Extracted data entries

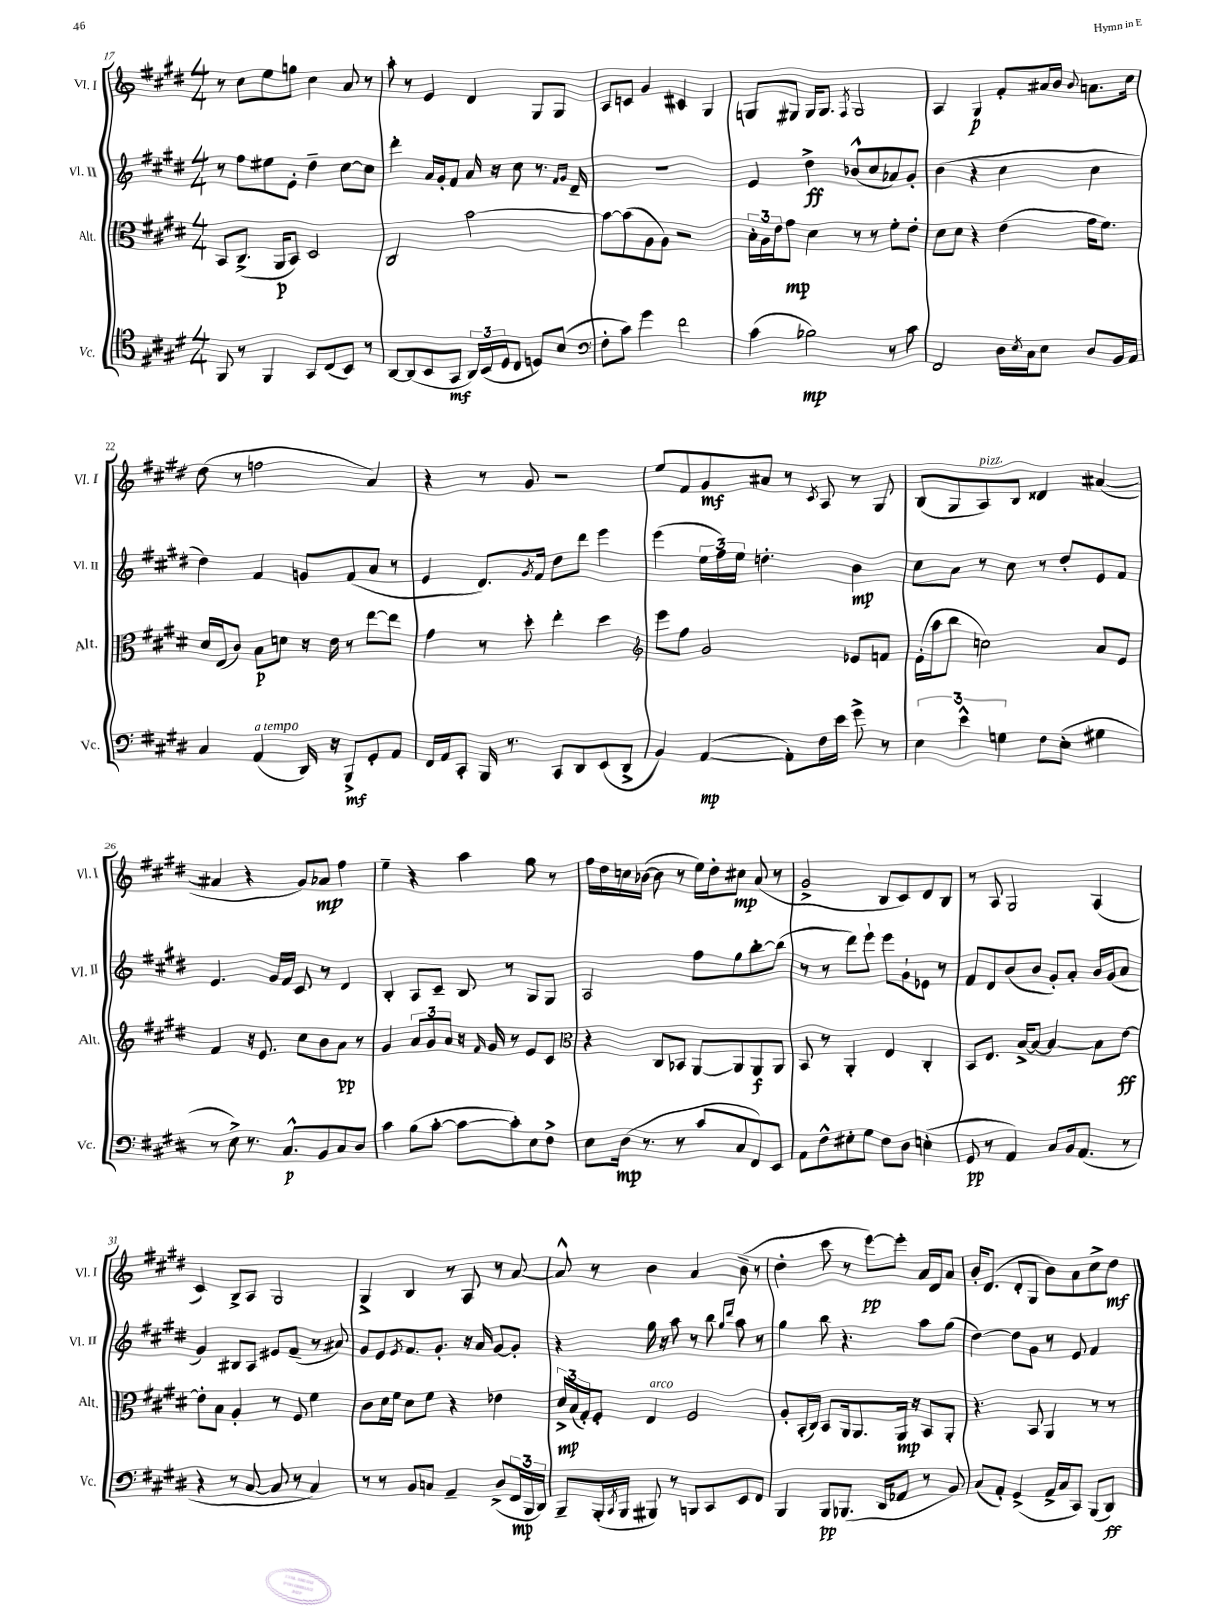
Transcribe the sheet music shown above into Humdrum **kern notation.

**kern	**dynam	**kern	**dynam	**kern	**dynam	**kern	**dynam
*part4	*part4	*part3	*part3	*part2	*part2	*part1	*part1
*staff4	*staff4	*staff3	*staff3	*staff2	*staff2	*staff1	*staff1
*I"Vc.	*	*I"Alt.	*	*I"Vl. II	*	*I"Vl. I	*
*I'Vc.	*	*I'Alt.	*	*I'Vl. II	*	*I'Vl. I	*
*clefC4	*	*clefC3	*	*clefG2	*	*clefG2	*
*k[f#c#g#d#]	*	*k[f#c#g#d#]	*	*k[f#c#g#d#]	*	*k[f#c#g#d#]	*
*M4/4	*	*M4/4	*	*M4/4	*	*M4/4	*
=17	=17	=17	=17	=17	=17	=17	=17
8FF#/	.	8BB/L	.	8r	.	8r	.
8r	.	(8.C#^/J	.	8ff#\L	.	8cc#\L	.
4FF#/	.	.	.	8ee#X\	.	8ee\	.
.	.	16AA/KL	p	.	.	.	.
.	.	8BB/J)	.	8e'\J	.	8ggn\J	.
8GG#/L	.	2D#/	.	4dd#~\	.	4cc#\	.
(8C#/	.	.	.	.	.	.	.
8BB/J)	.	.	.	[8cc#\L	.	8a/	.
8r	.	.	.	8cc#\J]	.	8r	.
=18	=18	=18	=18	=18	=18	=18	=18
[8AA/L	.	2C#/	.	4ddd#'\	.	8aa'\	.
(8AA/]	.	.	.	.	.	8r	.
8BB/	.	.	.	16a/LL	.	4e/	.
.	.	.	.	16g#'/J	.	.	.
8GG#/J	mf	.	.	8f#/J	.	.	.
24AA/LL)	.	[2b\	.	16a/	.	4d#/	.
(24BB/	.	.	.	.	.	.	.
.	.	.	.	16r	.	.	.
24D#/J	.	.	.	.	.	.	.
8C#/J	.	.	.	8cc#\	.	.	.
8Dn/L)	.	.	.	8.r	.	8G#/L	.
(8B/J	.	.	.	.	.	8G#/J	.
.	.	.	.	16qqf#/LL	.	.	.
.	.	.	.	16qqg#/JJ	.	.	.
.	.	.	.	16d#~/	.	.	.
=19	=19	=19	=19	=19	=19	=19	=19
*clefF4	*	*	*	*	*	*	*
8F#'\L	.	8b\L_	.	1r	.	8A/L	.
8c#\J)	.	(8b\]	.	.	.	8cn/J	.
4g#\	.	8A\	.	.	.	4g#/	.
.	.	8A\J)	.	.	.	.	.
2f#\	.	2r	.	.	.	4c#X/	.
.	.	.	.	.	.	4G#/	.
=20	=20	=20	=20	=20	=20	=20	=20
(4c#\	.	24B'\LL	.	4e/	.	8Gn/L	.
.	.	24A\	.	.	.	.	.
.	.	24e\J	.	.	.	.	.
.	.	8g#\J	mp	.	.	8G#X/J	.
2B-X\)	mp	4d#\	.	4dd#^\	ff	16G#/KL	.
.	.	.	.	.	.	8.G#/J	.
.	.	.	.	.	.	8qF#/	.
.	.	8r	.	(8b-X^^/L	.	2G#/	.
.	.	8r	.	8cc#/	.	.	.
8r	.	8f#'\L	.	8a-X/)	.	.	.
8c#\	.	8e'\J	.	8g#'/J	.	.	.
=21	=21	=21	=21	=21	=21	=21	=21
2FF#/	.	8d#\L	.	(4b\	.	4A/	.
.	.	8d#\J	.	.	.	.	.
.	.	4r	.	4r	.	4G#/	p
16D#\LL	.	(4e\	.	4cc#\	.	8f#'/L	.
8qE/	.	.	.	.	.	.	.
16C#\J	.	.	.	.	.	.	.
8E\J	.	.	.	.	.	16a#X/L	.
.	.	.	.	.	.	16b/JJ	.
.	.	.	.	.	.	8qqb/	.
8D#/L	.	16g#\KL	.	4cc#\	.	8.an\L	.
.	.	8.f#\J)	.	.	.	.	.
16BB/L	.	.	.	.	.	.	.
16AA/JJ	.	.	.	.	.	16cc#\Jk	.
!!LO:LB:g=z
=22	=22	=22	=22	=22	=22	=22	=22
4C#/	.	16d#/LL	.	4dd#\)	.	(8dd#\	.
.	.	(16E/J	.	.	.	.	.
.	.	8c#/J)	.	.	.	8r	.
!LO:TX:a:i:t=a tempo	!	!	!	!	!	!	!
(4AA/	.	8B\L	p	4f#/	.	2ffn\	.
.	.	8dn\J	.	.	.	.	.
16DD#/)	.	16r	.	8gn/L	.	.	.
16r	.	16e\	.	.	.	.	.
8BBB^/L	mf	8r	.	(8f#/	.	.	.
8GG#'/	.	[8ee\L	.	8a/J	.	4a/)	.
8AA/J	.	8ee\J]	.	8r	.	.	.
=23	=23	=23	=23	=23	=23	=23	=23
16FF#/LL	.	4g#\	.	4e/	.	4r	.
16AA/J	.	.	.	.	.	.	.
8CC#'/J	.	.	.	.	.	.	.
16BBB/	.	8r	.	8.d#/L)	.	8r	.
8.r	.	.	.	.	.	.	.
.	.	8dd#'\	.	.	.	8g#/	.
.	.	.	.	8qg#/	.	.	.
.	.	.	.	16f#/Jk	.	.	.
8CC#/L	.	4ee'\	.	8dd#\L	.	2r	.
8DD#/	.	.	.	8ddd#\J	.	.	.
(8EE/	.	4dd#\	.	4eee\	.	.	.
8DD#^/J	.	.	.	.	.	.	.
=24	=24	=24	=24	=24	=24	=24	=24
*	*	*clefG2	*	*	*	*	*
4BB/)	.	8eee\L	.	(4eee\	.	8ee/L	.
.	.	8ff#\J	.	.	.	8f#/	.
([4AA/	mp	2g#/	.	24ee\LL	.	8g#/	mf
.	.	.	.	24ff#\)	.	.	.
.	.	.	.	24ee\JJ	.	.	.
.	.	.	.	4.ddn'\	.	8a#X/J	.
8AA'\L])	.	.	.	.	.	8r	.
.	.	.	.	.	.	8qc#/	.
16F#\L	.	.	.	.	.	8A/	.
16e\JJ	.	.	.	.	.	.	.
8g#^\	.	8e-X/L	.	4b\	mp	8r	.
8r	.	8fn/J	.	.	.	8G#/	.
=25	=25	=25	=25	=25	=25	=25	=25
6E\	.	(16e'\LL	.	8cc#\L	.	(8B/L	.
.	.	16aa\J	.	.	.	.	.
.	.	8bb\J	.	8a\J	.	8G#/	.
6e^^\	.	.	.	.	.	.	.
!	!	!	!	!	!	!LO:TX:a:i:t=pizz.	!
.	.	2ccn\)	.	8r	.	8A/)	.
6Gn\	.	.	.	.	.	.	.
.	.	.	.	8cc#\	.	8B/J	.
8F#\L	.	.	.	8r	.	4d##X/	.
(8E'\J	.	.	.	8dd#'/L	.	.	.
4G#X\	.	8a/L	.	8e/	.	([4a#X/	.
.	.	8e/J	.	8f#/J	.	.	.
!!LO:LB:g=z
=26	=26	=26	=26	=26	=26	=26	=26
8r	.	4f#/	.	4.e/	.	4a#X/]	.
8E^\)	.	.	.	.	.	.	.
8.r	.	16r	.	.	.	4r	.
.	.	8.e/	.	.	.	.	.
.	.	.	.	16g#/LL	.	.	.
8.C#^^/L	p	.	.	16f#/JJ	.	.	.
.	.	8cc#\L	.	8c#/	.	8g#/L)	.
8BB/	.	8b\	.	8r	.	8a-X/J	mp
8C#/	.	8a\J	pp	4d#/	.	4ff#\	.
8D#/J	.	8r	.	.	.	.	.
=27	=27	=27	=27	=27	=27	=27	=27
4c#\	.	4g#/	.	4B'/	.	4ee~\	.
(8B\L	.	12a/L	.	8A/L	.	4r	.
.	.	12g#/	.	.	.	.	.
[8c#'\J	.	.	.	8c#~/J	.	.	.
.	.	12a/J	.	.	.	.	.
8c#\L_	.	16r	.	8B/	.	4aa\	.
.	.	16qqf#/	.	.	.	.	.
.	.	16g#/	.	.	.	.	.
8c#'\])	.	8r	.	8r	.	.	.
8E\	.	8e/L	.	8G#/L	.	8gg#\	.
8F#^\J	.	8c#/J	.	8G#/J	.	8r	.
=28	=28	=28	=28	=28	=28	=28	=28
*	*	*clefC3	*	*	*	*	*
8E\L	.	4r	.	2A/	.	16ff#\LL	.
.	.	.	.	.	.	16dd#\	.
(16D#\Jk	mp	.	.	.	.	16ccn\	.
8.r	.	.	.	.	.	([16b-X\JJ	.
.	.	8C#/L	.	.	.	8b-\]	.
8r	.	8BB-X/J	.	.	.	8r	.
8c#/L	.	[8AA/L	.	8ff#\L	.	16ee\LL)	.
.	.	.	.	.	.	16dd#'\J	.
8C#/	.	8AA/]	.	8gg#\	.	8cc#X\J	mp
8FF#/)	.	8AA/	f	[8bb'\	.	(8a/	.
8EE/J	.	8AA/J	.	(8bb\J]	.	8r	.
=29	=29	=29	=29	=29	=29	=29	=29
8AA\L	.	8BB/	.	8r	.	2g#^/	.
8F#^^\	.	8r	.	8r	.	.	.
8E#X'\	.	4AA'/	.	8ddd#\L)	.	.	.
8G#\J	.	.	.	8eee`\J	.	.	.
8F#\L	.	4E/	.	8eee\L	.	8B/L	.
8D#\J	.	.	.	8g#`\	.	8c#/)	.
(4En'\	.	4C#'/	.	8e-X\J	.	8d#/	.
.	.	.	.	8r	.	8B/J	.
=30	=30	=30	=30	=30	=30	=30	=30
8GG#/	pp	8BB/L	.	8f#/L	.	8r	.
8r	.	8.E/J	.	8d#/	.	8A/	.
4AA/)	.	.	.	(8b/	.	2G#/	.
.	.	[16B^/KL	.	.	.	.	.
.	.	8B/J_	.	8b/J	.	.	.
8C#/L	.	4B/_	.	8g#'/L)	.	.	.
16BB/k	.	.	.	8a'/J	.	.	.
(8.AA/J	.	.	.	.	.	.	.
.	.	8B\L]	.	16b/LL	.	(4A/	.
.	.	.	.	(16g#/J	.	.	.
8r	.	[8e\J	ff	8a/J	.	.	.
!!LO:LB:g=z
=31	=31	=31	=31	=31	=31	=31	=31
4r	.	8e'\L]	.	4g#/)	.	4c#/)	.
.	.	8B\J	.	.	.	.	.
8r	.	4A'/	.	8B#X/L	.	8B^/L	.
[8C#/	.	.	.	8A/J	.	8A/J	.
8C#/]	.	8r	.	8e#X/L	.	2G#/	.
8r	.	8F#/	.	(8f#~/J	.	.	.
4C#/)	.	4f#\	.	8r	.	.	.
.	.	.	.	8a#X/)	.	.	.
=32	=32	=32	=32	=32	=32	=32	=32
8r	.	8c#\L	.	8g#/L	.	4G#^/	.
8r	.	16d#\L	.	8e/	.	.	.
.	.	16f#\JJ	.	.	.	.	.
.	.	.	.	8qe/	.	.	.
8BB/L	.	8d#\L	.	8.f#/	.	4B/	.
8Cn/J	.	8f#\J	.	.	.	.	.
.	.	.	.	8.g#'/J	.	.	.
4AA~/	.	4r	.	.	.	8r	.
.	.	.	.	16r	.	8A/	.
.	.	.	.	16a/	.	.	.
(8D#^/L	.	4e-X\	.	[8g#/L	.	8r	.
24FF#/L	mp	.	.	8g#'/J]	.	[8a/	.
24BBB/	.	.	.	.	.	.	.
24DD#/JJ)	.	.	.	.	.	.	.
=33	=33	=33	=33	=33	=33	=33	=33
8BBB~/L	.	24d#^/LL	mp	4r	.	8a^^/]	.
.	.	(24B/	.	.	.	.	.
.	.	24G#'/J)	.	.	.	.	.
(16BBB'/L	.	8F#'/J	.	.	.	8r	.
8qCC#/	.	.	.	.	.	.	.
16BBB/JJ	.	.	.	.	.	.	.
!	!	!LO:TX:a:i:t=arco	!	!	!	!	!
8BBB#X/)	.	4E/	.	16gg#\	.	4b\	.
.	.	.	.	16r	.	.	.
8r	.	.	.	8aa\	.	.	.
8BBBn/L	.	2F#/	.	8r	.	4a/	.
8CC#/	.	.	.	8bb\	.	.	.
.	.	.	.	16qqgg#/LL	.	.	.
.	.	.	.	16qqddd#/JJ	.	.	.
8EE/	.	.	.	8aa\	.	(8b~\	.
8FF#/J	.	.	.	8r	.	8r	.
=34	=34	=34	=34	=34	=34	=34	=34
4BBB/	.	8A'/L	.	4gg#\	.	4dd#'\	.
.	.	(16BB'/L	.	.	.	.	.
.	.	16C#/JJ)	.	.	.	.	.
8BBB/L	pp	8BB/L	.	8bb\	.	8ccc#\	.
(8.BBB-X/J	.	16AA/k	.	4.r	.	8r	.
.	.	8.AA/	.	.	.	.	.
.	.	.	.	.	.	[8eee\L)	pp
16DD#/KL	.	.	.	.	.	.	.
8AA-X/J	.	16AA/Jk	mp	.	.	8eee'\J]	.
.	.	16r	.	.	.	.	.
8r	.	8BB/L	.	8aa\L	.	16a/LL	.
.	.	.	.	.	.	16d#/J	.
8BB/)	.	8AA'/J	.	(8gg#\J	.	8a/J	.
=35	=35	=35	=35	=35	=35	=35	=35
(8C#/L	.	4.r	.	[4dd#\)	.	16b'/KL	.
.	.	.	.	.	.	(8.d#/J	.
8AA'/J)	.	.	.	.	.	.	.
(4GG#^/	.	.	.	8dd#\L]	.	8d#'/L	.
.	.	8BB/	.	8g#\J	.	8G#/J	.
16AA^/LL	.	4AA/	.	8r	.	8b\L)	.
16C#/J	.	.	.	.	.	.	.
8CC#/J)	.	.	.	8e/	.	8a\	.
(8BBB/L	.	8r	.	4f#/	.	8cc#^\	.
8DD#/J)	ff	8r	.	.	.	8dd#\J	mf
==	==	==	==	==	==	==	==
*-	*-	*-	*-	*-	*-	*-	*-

WORK INSTRUCTIONS
From the rows above, pull out each line containing the string "kern" and list those lines in order.

THE RESPONSE
Transcribe the sheet music shown above into Humdrum **kern notation.
**kern	**dynam	**kern	**dynam	**kern	**dynam	**kern	**dynam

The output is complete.